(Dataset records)
——

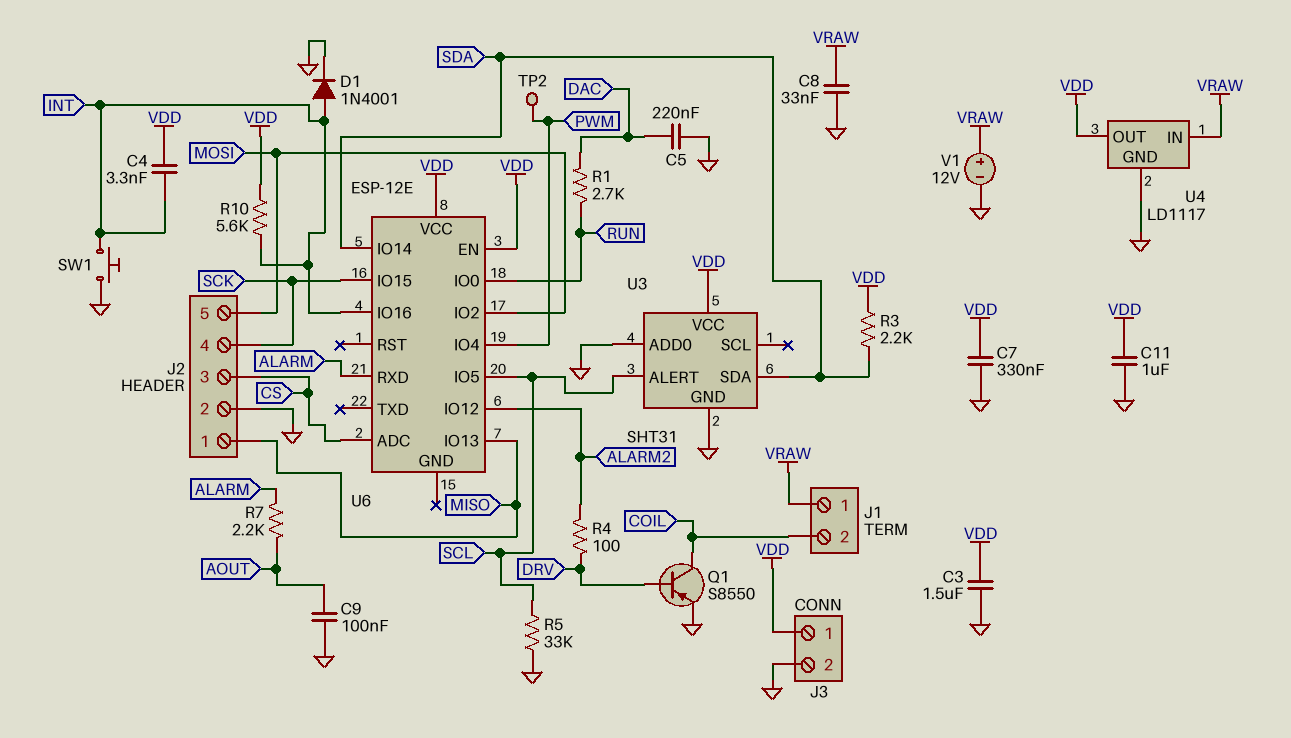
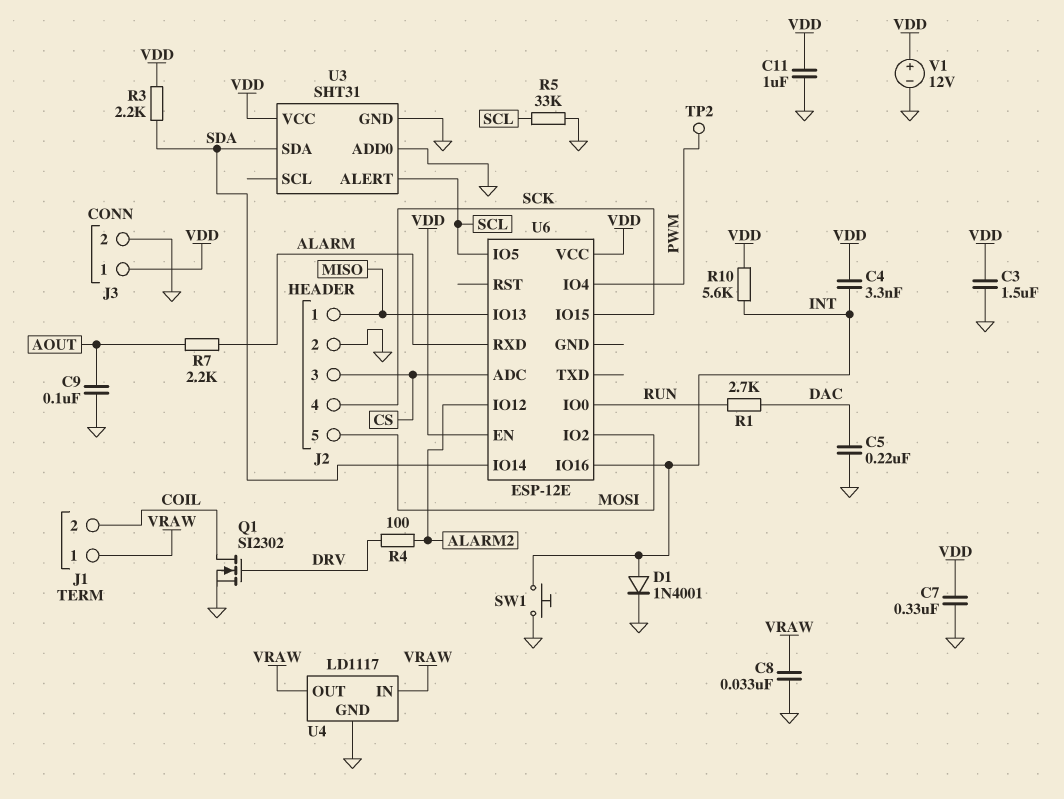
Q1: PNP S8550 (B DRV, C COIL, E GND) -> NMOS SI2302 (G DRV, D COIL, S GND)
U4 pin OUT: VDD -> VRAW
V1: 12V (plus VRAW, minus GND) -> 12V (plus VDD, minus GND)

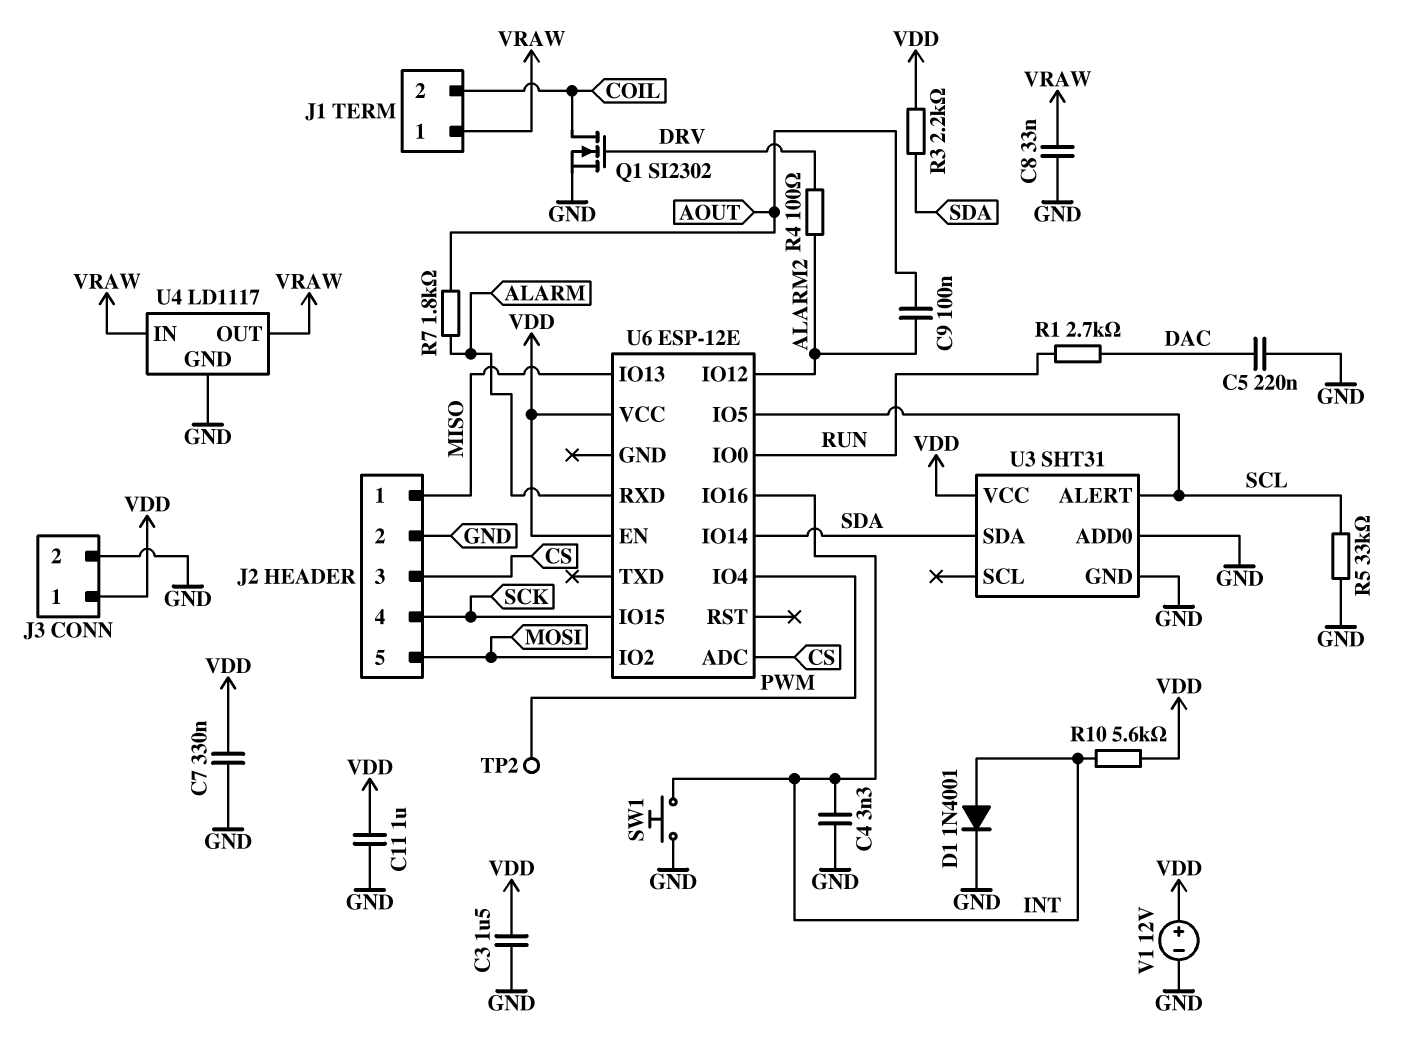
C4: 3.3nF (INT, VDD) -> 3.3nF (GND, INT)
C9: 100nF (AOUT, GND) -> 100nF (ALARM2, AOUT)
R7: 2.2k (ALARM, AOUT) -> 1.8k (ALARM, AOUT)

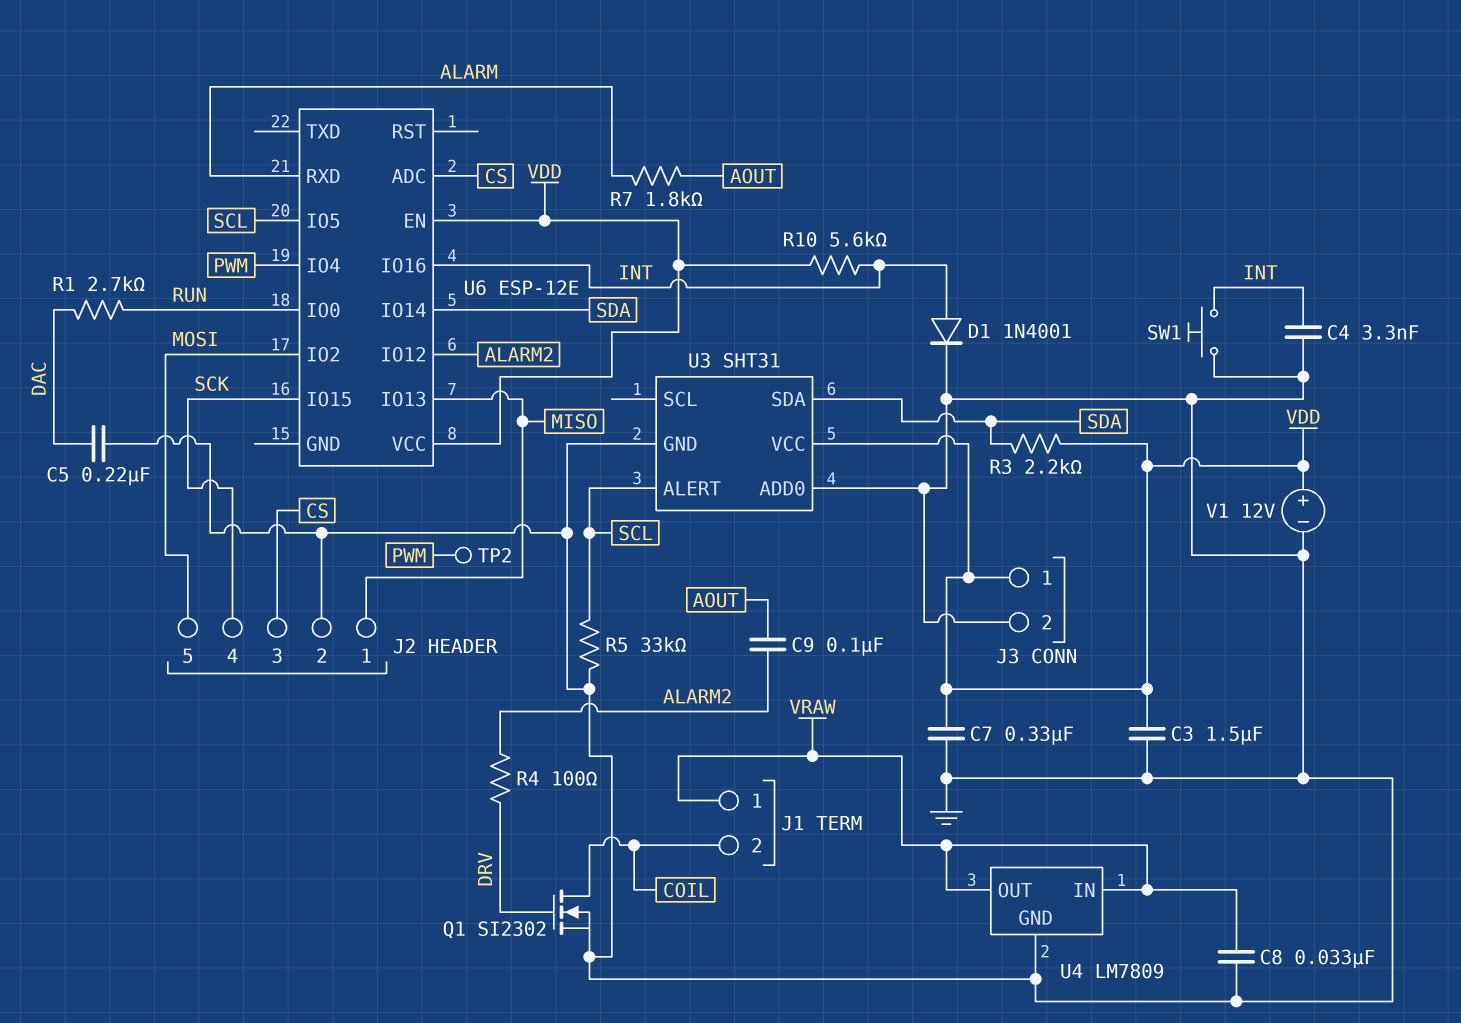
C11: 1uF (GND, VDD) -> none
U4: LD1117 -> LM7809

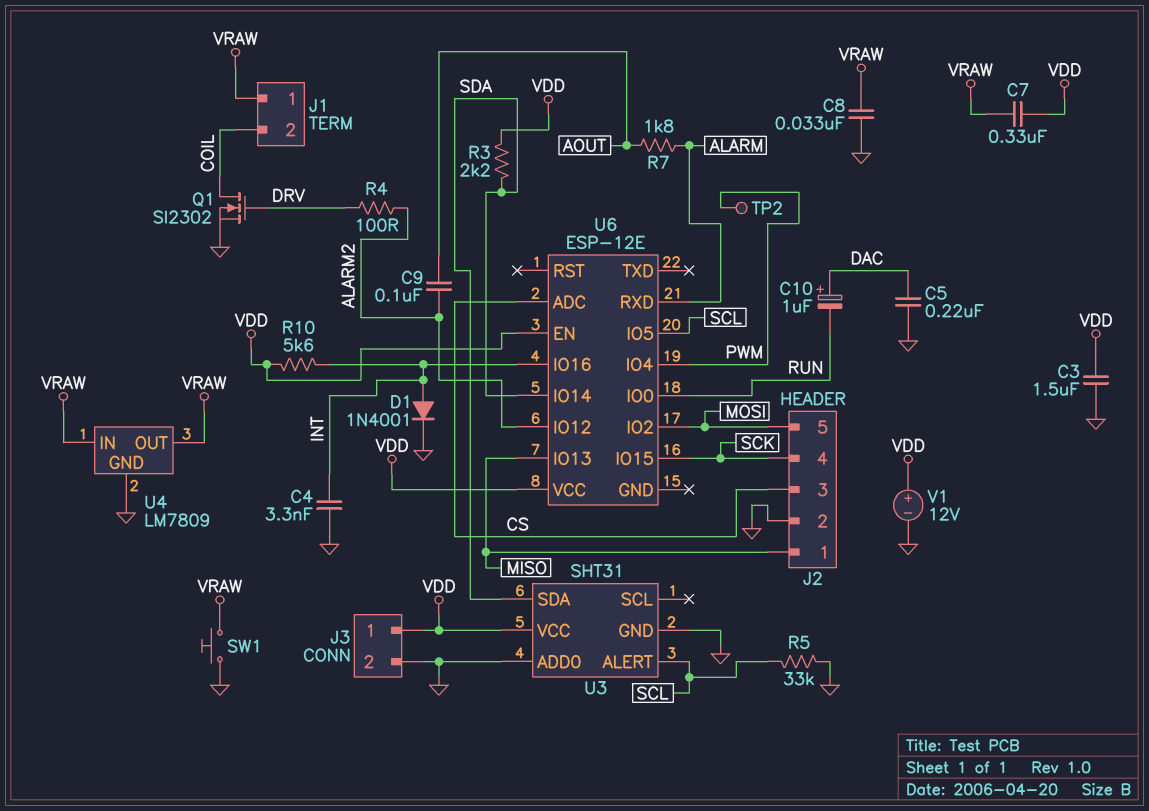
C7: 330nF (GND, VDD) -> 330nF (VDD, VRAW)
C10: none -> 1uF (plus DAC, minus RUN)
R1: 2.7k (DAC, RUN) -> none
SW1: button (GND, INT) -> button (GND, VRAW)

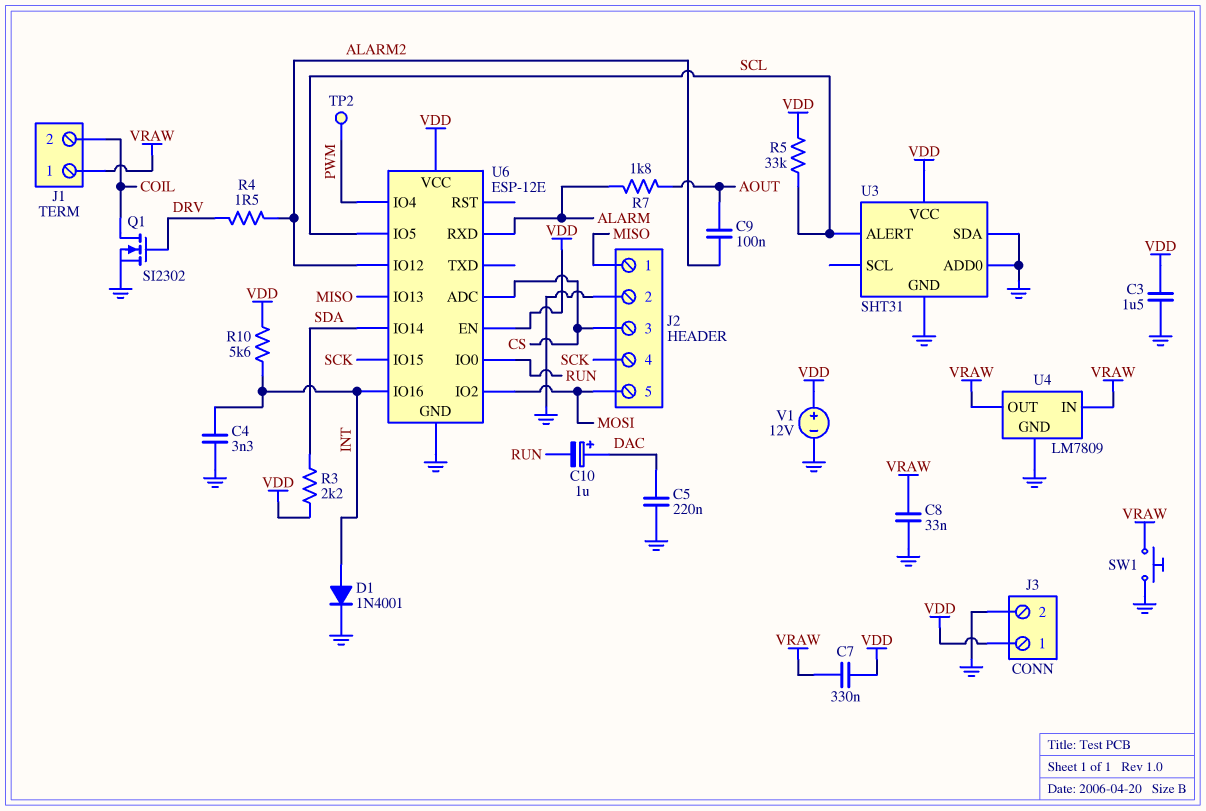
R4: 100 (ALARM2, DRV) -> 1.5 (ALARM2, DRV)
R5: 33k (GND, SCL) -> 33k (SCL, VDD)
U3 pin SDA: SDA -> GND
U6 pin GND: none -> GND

——

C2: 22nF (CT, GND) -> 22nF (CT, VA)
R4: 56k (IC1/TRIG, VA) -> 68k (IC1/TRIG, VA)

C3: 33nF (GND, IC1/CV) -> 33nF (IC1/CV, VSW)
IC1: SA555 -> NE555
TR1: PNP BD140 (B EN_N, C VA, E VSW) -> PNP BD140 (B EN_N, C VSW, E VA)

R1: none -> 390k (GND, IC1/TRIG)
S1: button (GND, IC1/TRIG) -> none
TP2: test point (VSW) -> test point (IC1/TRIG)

——

• What you are asked to do:
Range to copy from the records above: the line containing "Q1: PNP S8550" to the line containing "R5: 33k (GND, SCL) -> 33k (SCL, VDD)", both included. Output those lines exactly and only those, skipping pictures.

• Reply to the exercise:
Q1: PNP S8550 (B DRV, C COIL, E GND) -> NMOS SI2302 (G DRV, D COIL, S GND)
U4 pin OUT: VDD -> VRAW
V1: 12V (plus VRAW, minus GND) -> 12V (plus VDD, minus GND)

C4: 3.3nF (INT, VDD) -> 3.3nF (GND, INT)
C9: 100nF (AOUT, GND) -> 100nF (ALARM2, AOUT)
R7: 2.2k (ALARM, AOUT) -> 1.8k (ALARM, AOUT)

C11: 1uF (GND, VDD) -> none
U4: LD1117 -> LM7809

C7: 330nF (GND, VDD) -> 330nF (VDD, VRAW)
C10: none -> 1uF (plus DAC, minus RUN)
R1: 2.7k (DAC, RUN) -> none
SW1: button (GND, INT) -> button (GND, VRAW)

R4: 100 (ALARM2, DRV) -> 1.5 (ALARM2, DRV)
R5: 33k (GND, SCL) -> 33k (SCL, VDD)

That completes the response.